■ **GIVEN TASK**
Write out the listing below again, precisely as it is given.

■ **RECORDS PROVIDED**
● ● ● ●
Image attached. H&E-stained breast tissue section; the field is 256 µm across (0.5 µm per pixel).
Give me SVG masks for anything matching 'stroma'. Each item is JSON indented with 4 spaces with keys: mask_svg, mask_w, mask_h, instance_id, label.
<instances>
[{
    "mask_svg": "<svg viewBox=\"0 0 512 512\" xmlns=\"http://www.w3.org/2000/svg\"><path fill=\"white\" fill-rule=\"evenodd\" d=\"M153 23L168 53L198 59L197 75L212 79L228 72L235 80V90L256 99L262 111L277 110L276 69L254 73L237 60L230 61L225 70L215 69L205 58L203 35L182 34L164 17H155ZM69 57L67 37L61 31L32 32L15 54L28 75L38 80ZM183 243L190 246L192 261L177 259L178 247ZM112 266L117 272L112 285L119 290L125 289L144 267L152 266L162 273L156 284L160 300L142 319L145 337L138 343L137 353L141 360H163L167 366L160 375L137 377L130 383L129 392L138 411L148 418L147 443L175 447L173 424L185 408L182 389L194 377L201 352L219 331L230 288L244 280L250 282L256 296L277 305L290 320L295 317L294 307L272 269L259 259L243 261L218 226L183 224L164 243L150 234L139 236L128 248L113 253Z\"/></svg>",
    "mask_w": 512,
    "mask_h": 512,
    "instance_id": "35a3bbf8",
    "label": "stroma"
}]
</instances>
● ● ● ●
■ **FULL SOLUTION**
Image attached. H&E-stained breast tissue section; the field is 256 µm across (0.5 µm per pixel).
Give me SVG masks for anything matching 'stroma'. Each item is JSON indented with 4 spaces with keys: mask_svg, mask_w, mask_h, instance_id, label.
<instances>
[{
    "mask_svg": "<svg viewBox=\"0 0 512 512\" xmlns=\"http://www.w3.org/2000/svg\"><path fill=\"white\" fill-rule=\"evenodd\" d=\"M153 23L168 53L198 59L197 75L212 79L228 72L235 80V90L256 99L262 111L277 110L276 69L254 73L237 60L230 61L225 70L215 69L205 58L203 35L182 34L164 17H155ZM69 57L67 37L61 31L32 32L15 54L28 75L38 80ZM183 243L190 246L192 261L177 259L178 247ZM112 266L117 272L112 285L119 290L125 289L144 267L152 266L162 273L156 284L160 300L142 319L145 337L138 343L137 353L141 360H163L167 366L160 375L137 377L130 383L129 392L138 411L148 418L147 443L175 447L173 424L185 408L182 389L194 377L201 352L219 331L230 288L244 280L250 282L256 296L277 305L290 320L295 317L294 307L272 269L259 259L243 261L218 226L183 224L164 243L150 234L139 236L128 248L113 253Z\"/></svg>",
    "mask_w": 512,
    "mask_h": 512,
    "instance_id": "35a3bbf8",
    "label": "stroma"
}]
</instances>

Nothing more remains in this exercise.